(Data excerpts)
....
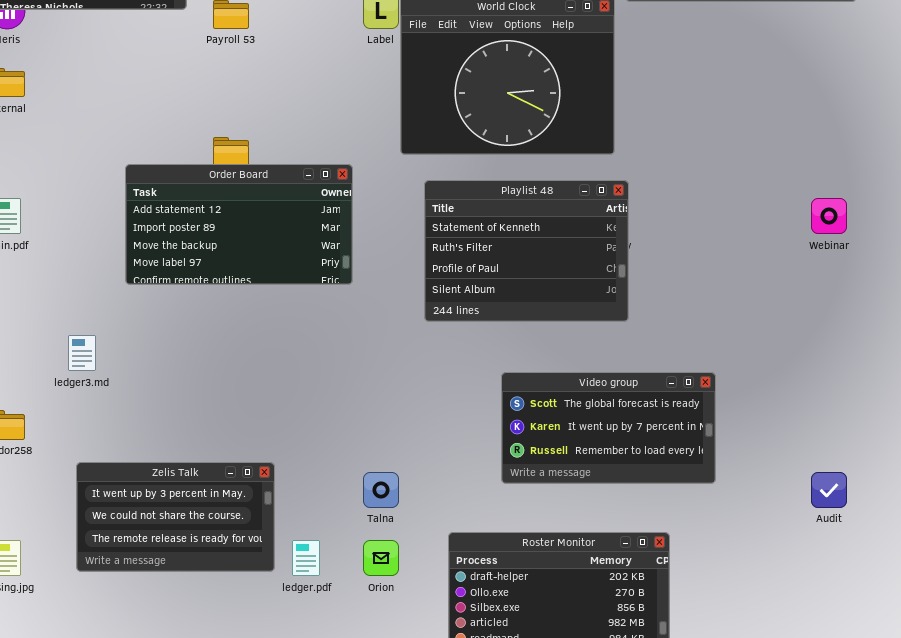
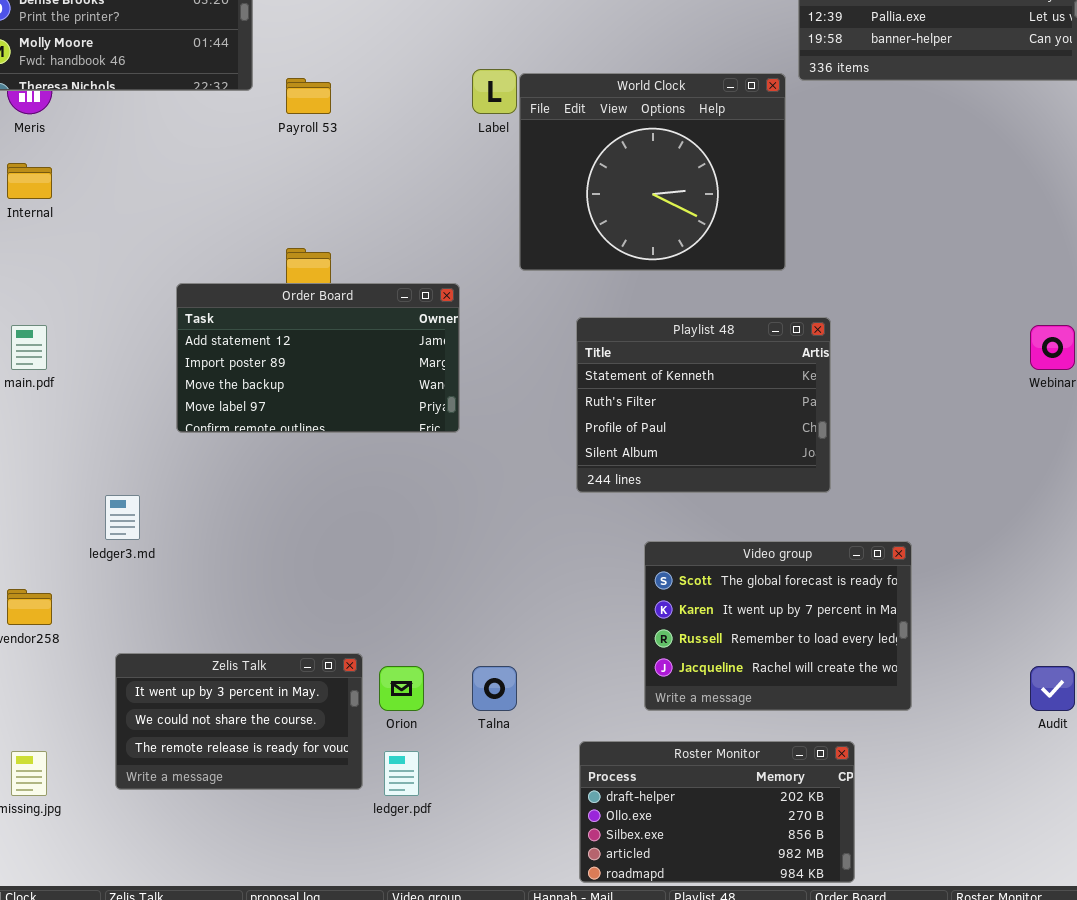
Playlist 48: [424,180,629,322] -> [576,317,831,493], moved
Video group: [501,372,716,484] -> [644,541,912,711], resized
Orion: [363,540,399,576] -> [379,666,424,711], moved

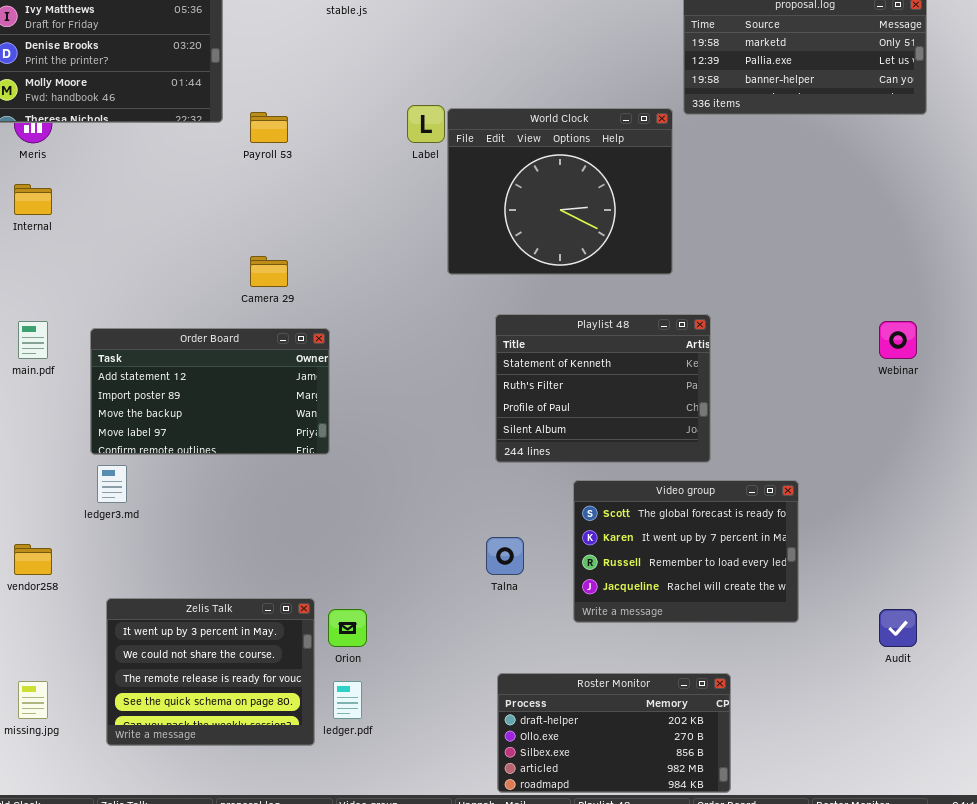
Order Board: [176,283,460,433] -> [90,328,330,455], moved
Video group: [644,541,912,711] -> [573,480,799,623], moved
Zelis Talk: [115,653,363,790] -> [106,598,315,746], resized
Talna: [472,666,517,711] -> [486,537,524,575], moved

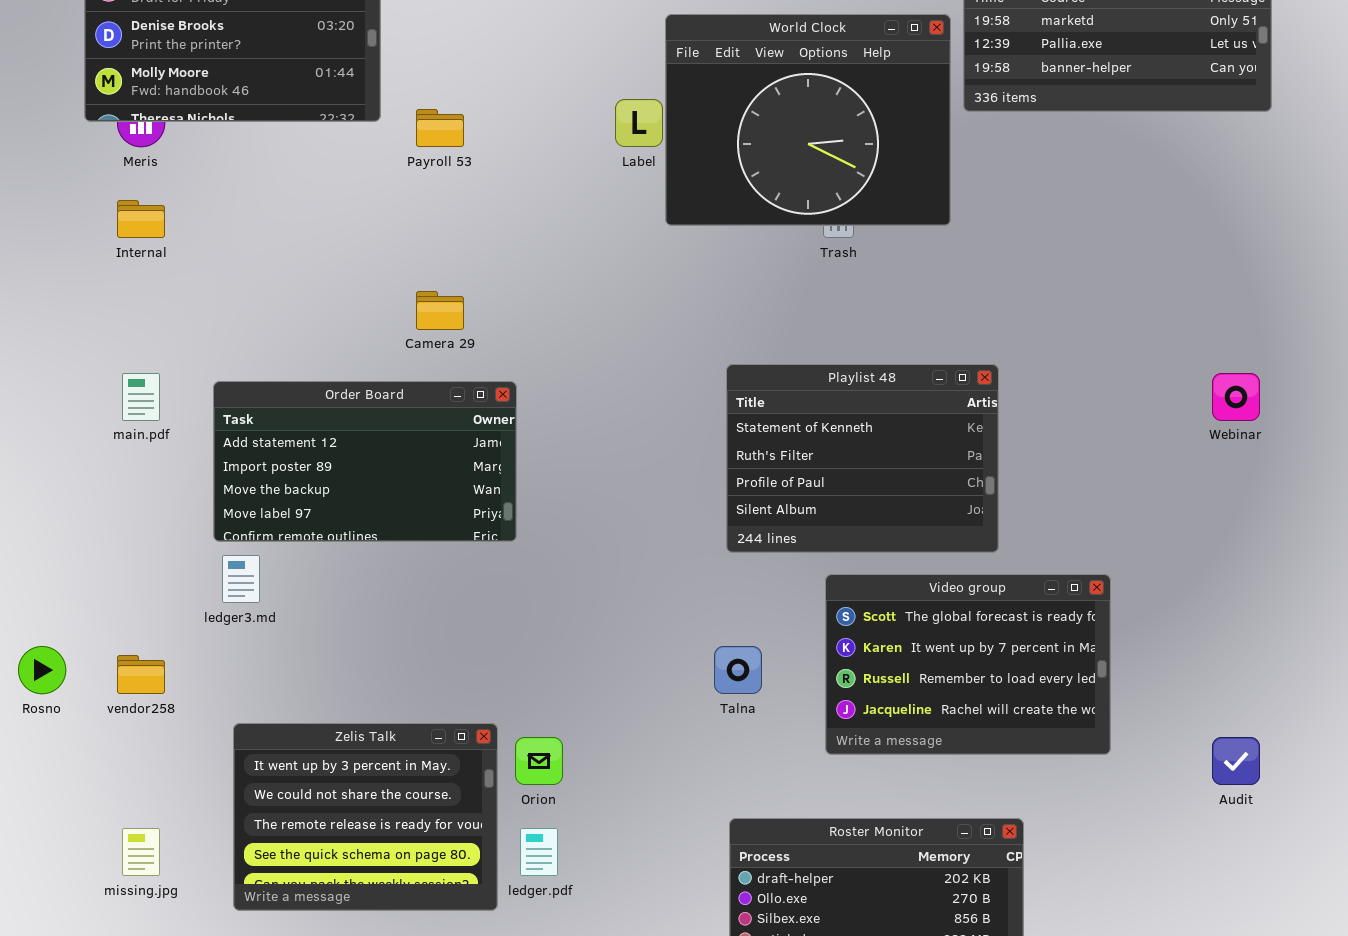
World Clock: [447,108,673,275] -> [665,14,951,226], moved

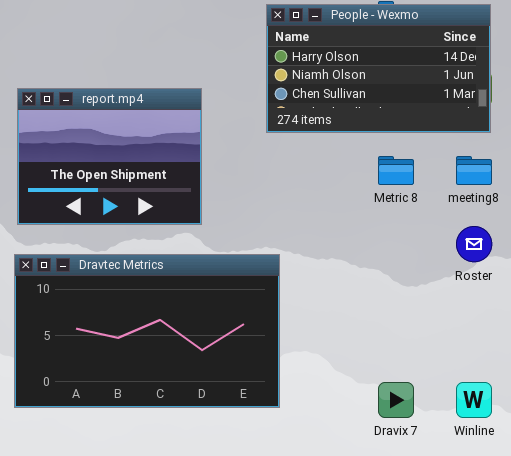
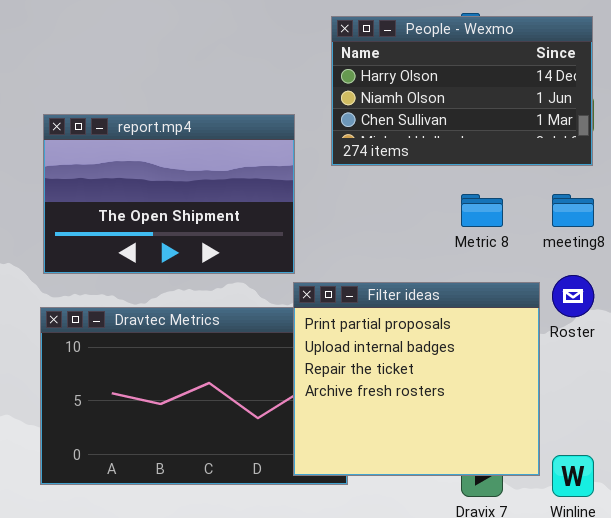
report.mp4: [17,88,202,225] -> [43,114,295,274], resized
Filter ideas: none -> [293,282,540,476], opened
....
AIM OF THE EXERCISE: Starting at the line that contains "Talna: [472,666,517,711] ->", please write out each line through the last line of the data, both ends included, and keep pictures out of the copy.

RESPONSE:
Talna: [472,666,517,711] -> [486,537,524,575], moved

World Clock: [447,108,673,275] -> [665,14,951,226], moved

report.mp4: [17,88,202,225] -> [43,114,295,274], resized
Filter ideas: none -> [293,282,540,476], opened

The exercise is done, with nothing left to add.